_RECORDS PROVIDED_.
☆ ☆ ☆

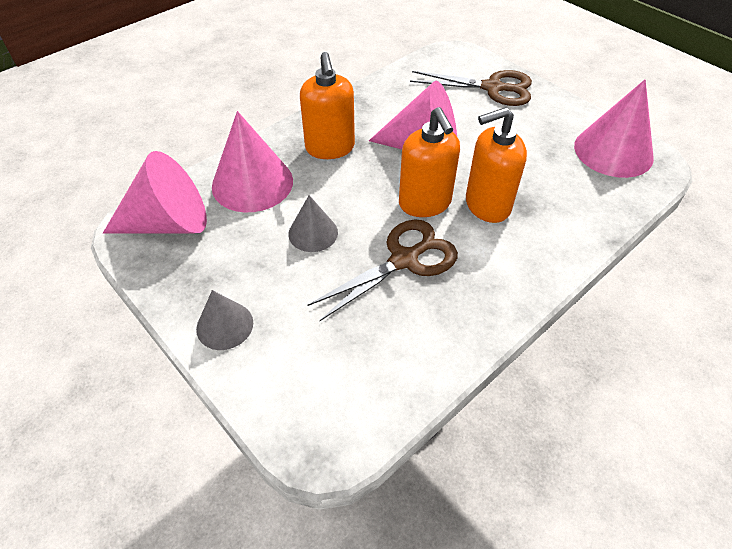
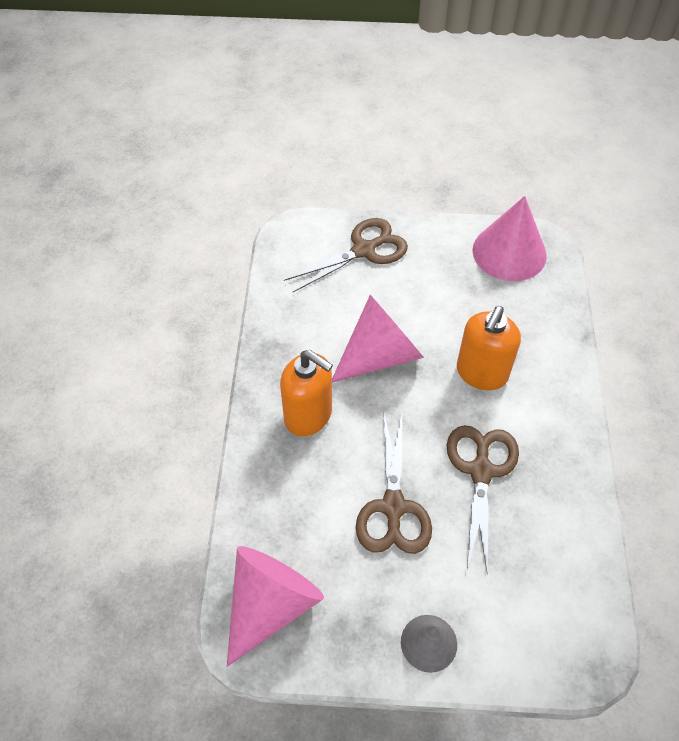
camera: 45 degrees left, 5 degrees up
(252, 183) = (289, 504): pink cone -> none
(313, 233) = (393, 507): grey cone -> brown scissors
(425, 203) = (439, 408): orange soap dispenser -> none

☆ ☆ ☆

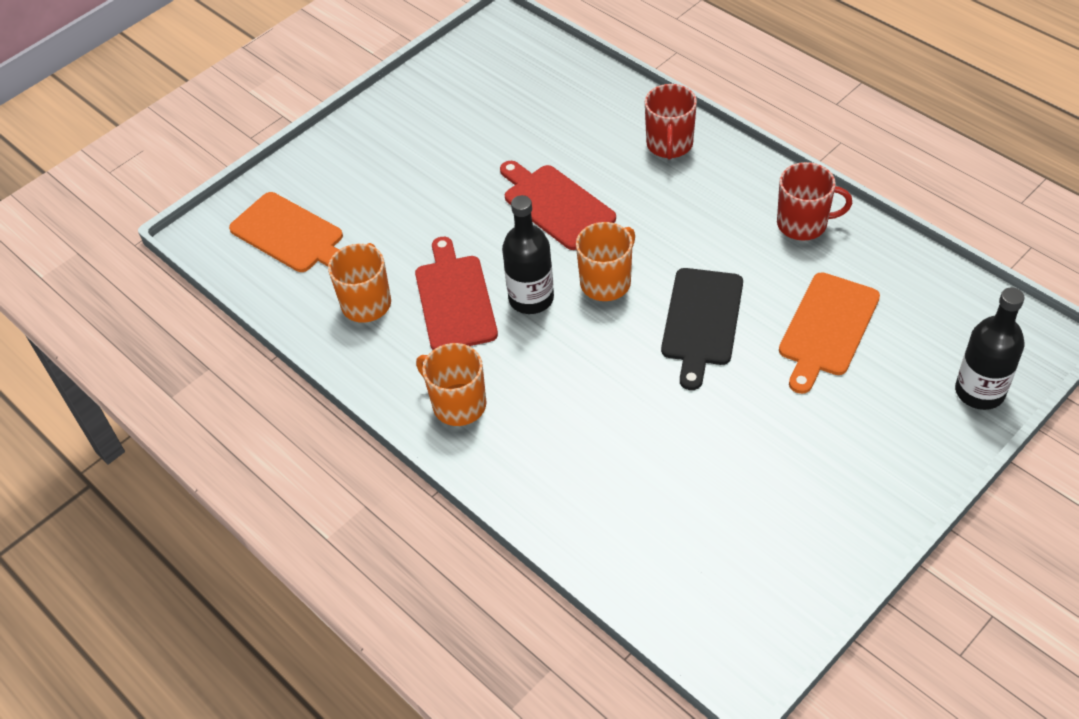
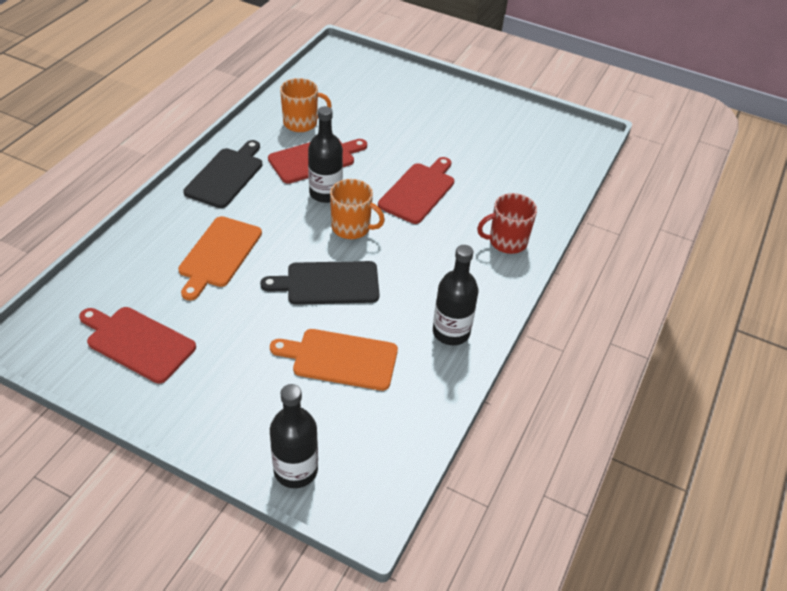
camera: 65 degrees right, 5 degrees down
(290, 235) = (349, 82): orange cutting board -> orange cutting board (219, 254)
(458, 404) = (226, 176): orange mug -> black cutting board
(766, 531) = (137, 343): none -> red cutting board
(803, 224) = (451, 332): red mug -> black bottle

☆ ☆ ☆

Which lines run from the one holding "(313, 233) = (393, 507): grey" through the one holding "(425, 203) = (439, 408): orange" in the records above? Repeat them exactly, both included, and nothing more.

_RESULT FOR THIS EXERCISE_.
(313, 233) = (393, 507): grey cone -> brown scissors
(425, 203) = (439, 408): orange soap dispenser -> none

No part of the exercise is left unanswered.